### PROMPT
Only the pictures should be left out; repeat the rest of the data exactly.

___ SOURCE DATA ___

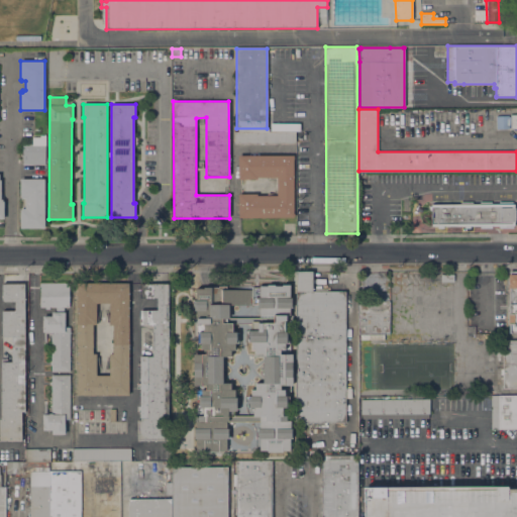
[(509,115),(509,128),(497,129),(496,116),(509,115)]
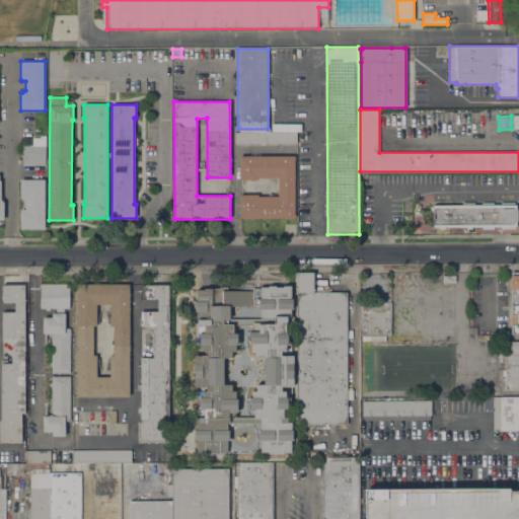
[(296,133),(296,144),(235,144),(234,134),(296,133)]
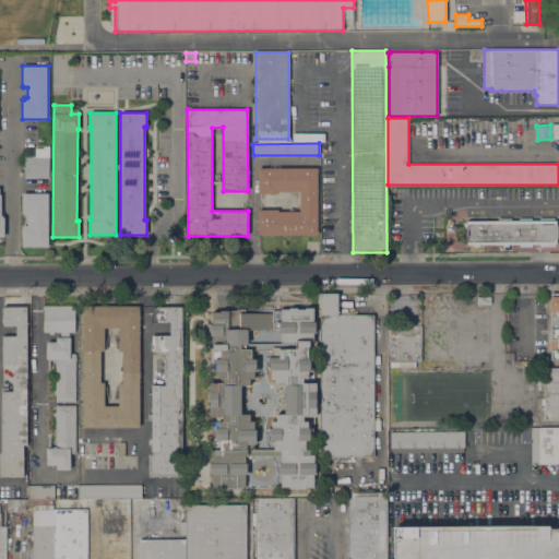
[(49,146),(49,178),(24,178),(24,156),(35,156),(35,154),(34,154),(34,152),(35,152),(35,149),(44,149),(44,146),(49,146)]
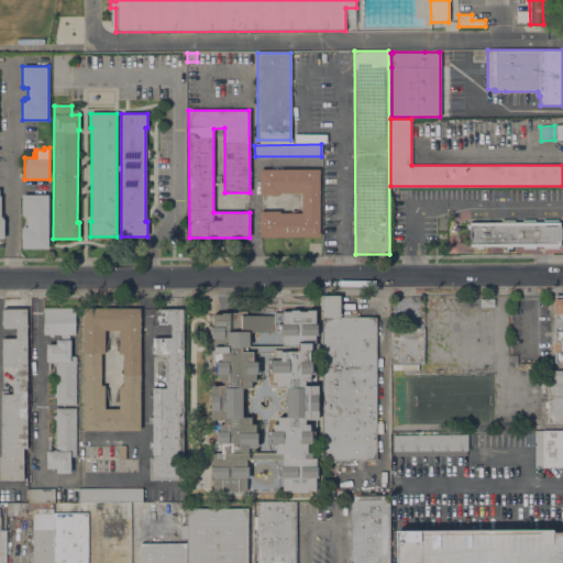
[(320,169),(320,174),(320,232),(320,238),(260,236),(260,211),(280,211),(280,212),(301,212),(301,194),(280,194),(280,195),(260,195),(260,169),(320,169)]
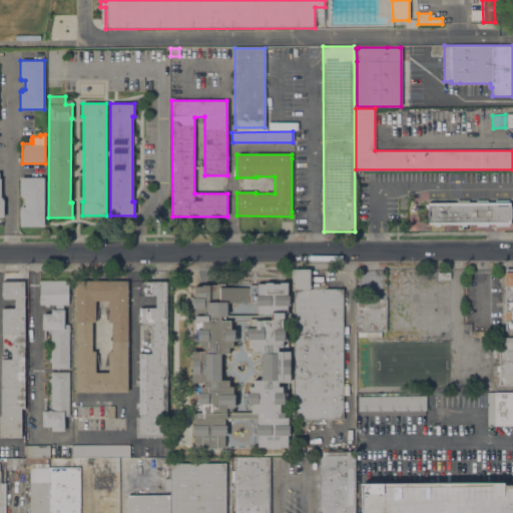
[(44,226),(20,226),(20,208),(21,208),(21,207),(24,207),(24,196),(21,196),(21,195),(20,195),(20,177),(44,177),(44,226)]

___

### RESULT
[(509,115),(509,128),(497,129),(496,116),(509,115)]
[(296,133),(296,144),(235,144),(234,134),(296,133)]
[(49,146),(49,178),(24,178),(24,156),(35,156),(35,154),(34,154),(34,152),(35,152),(35,149),(44,149),(44,146),(49,146)]
[(320,169),(320,174),(320,232),(320,238),(260,236),(260,211),(280,211),(280,212),(301,212),(301,194),(280,194),(280,195),(260,195),(260,169),(320,169)]
[(44,226),(20,226),(20,208),(21,208),(21,207),(24,207),(24,196),(21,196),(21,195),(20,195),(20,177),(44,177),(44,226)]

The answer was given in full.